┌──

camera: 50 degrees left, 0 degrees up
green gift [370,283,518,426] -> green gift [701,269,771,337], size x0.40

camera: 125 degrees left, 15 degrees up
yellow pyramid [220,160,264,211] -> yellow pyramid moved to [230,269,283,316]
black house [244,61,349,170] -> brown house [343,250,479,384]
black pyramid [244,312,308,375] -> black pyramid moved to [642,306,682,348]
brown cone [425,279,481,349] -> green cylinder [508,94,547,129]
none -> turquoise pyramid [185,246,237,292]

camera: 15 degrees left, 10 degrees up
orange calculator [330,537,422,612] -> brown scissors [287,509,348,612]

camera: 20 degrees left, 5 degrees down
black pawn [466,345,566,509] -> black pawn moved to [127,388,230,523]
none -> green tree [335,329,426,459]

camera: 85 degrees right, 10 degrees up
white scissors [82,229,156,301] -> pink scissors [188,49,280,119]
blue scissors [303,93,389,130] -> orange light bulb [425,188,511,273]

└──

- [Work to complete] After reading through the material, print all of it again exactly.

- [Output for this task]
camera: 50 degrees left, 0 degrees up
green gift [370,283,518,426] -> green gift [701,269,771,337], size x0.40

camera: 125 degrees left, 15 degrees up
yellow pyramid [220,160,264,211] -> yellow pyramid moved to [230,269,283,316]
black house [244,61,349,170] -> brown house [343,250,479,384]
black pyramid [244,312,308,375] -> black pyramid moved to [642,306,682,348]
brown cone [425,279,481,349] -> green cylinder [508,94,547,129]
none -> turquoise pyramid [185,246,237,292]

camera: 15 degrees left, 10 degrees up
orange calculator [330,537,422,612] -> brown scissors [287,509,348,612]

camera: 20 degrees left, 5 degrees down
black pawn [466,345,566,509] -> black pawn moved to [127,388,230,523]
none -> green tree [335,329,426,459]

camera: 85 degrees right, 10 degrees up
white scissors [82,229,156,301] -> pink scissors [188,49,280,119]
blue scissors [303,93,389,130] -> orange light bulb [425,188,511,273]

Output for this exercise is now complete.